++++ Data shown

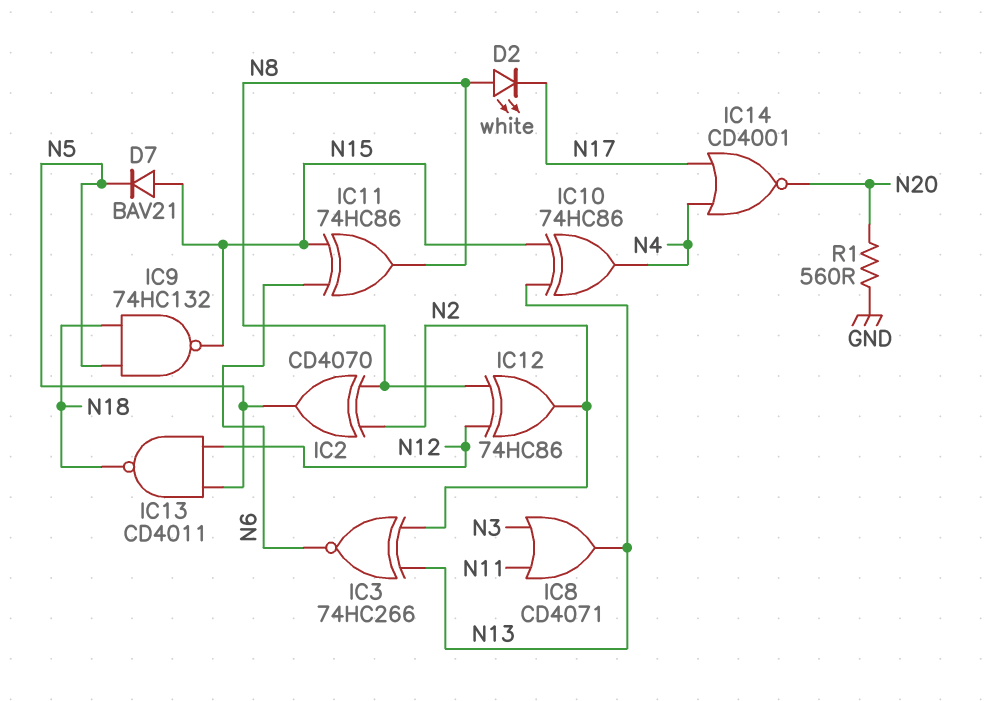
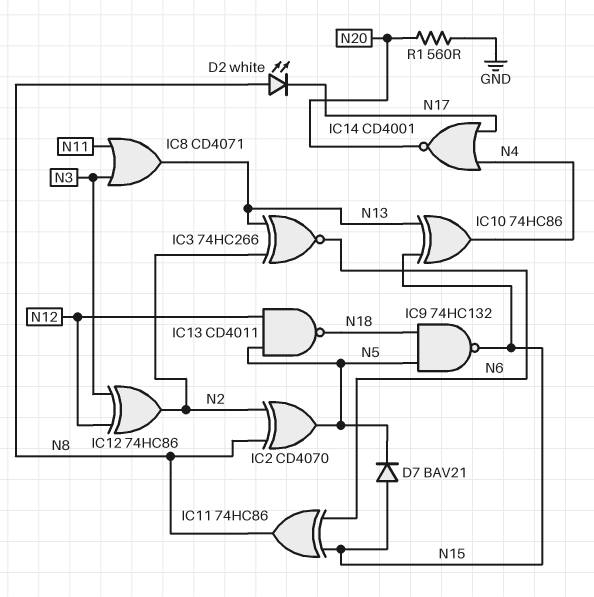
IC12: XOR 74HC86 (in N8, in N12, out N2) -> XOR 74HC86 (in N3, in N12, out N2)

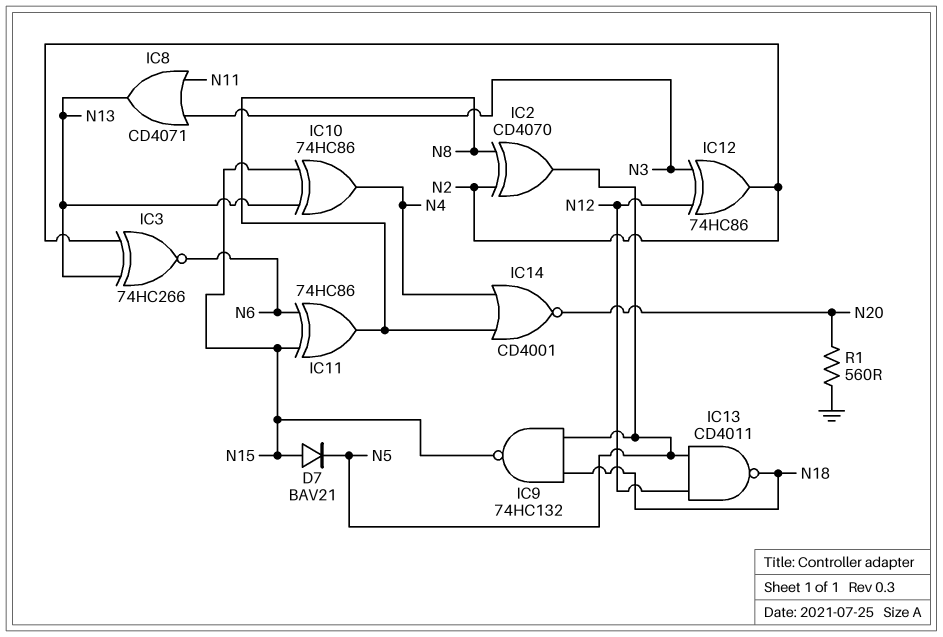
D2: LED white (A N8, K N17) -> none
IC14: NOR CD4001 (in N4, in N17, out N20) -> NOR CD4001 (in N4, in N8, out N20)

++++++++
++++ Data shown

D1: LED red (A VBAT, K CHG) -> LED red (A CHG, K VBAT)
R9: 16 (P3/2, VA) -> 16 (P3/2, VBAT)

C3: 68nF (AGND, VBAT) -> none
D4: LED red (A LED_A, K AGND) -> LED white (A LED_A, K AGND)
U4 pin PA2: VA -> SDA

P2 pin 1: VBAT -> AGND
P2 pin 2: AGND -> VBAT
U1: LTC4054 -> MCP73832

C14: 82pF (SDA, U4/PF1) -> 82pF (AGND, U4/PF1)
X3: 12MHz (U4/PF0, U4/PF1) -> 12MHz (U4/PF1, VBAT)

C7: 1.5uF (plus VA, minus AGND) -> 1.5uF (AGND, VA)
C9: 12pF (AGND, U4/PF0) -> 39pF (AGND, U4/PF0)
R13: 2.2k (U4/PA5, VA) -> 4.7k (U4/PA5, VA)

++++++++

• [Work to be completed]: Find where the line with "IC12: XOR 74HC86" sits in the material above and where the line with "IC14: NOR CD4001" sits. Set down exactly the lines from the first to the second, both included and nothing else, without pictures.

• [Task result]:
IC12: XOR 74HC86 (in N8, in N12, out N2) -> XOR 74HC86 (in N3, in N12, out N2)

D2: LED white (A N8, K N17) -> none
IC14: NOR CD4001 (in N4, in N17, out N20) -> NOR CD4001 (in N4, in N8, out N20)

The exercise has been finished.